> PROBLEM TO WORK ON
Retype nothing but the lines from the start of the material up to and including the line with "Portal 782: [923,229,965,263]". Pictures don't belong in the copy.

> PROVIDED RECORDS
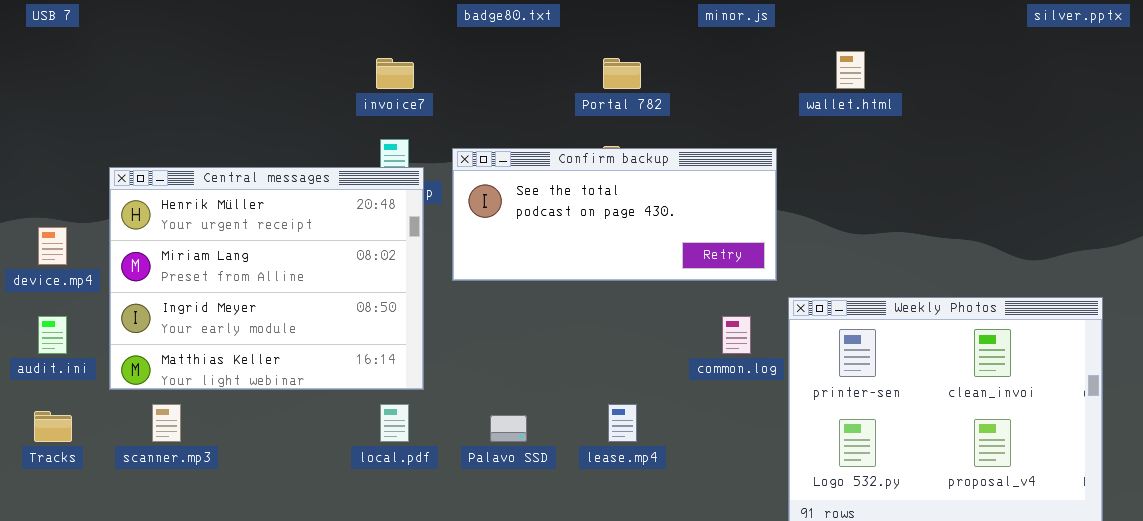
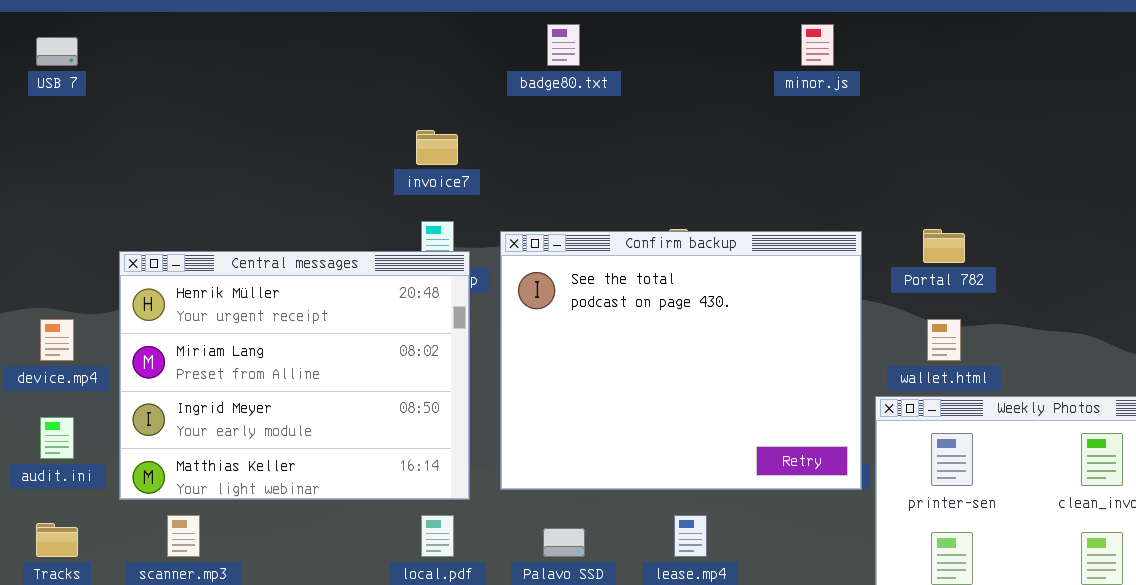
wallet.html: [836,51,865,89] -> [927,319,961,361], moved
Portal 782: [603,58,641,89] -> [923,229,965,263], moved
Confirm backup: [452,148,777,281] -> [500,231,862,490], resized

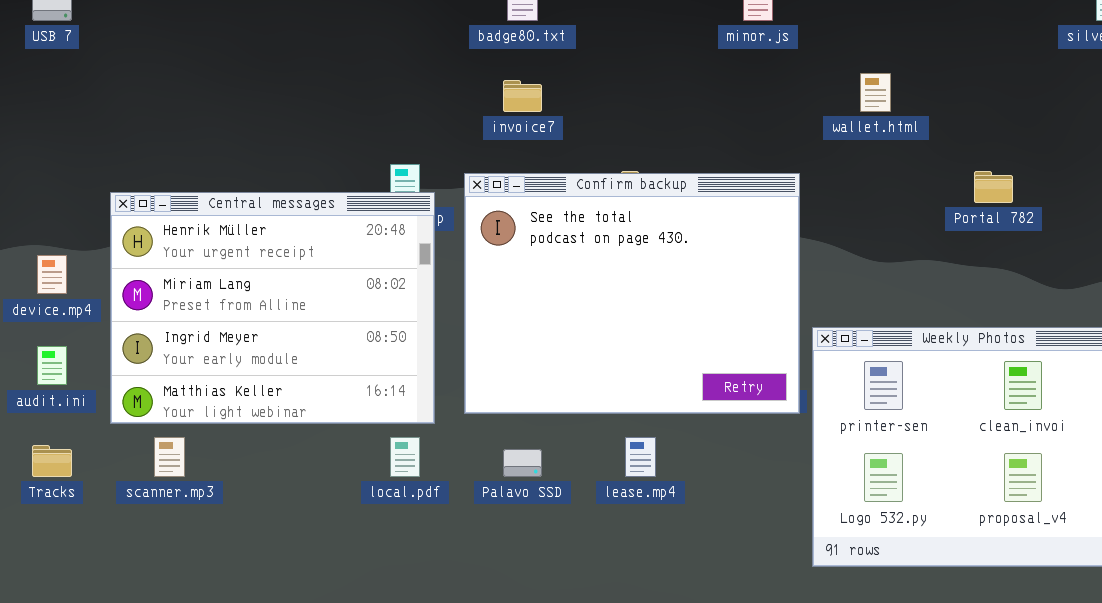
invoice7: [416,130,458,165] -> [503,80,542,112], moved
Portal 782: [923,229,965,263] -> [974,171,1013,203], moved
wallet.html: [927,319,961,361] -> [860,73,891,112], moved

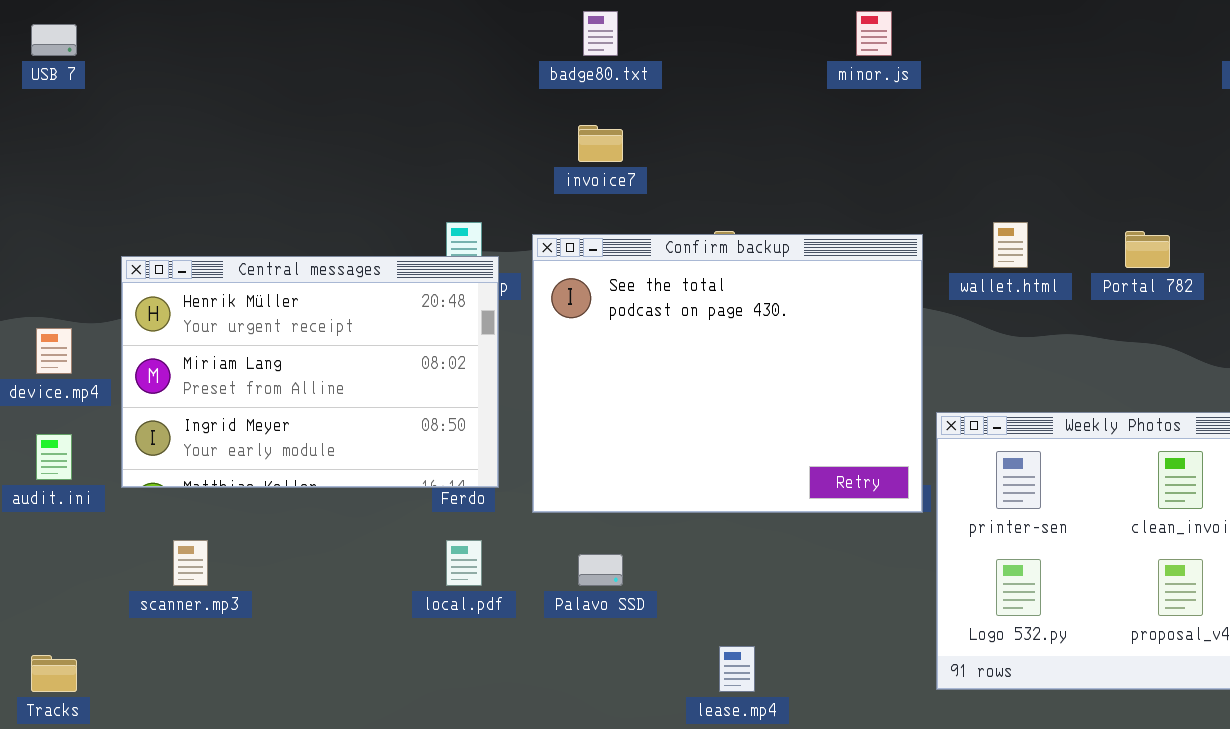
wallet.html: [860,73,891,112] -> [993,222,1028,268], moved
Central messages: [110,192,435,424] -> [121,256,499,488], resized
lease.mp4: [625,437,656,477] -> [719,646,755,692], moved
Tracks: [32,445,72,477] -> [31,655,77,692], moved

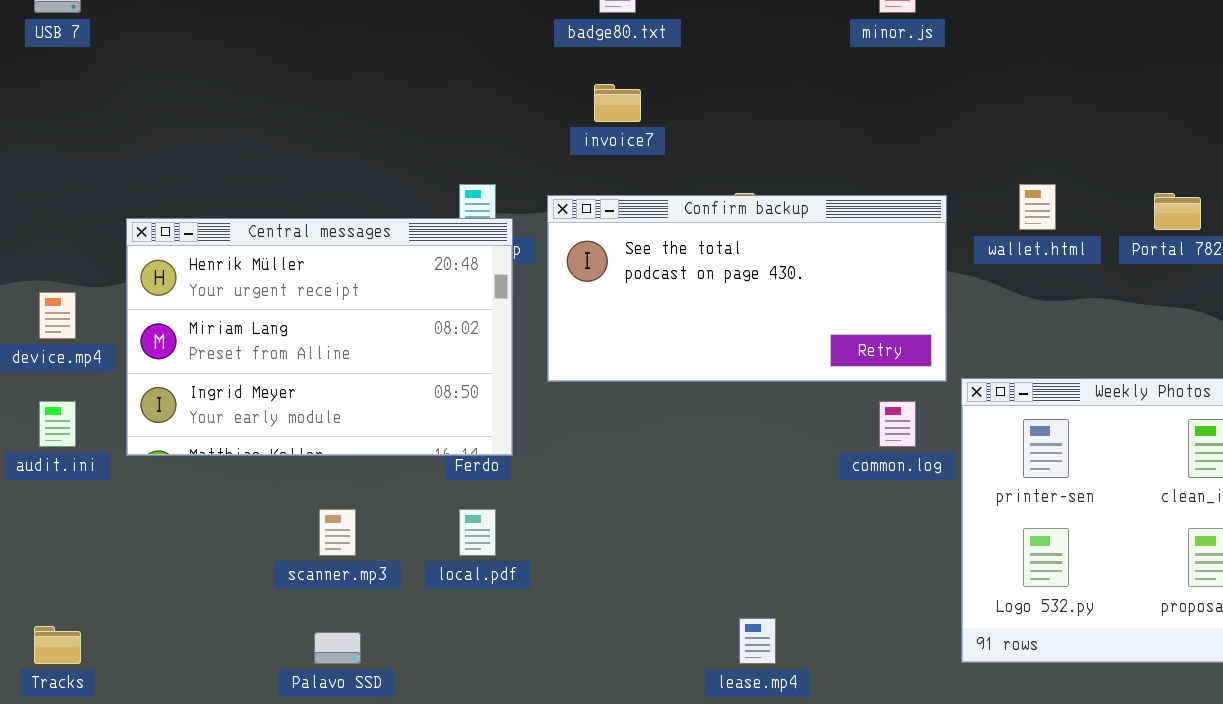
Confirm backup: [532,234,923,513] -> [547,195,947,382], resized
scanner.mp3: [173,540,208,586] -> [319,509,356,556], moved
Palavo SSD: [578,554,623,586] -> [314,632,361,664], moved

> REPLY
wallet.html: [836,51,865,89] -> [927,319,961,361], moved
Portal 782: [603,58,641,89] -> [923,229,965,263], moved
Confirm backup: [452,148,777,281] -> [500,231,862,490], resized

invoice7: [416,130,458,165] -> [503,80,542,112], moved
Portal 782: [923,229,965,263] -> [974,171,1013,203], moved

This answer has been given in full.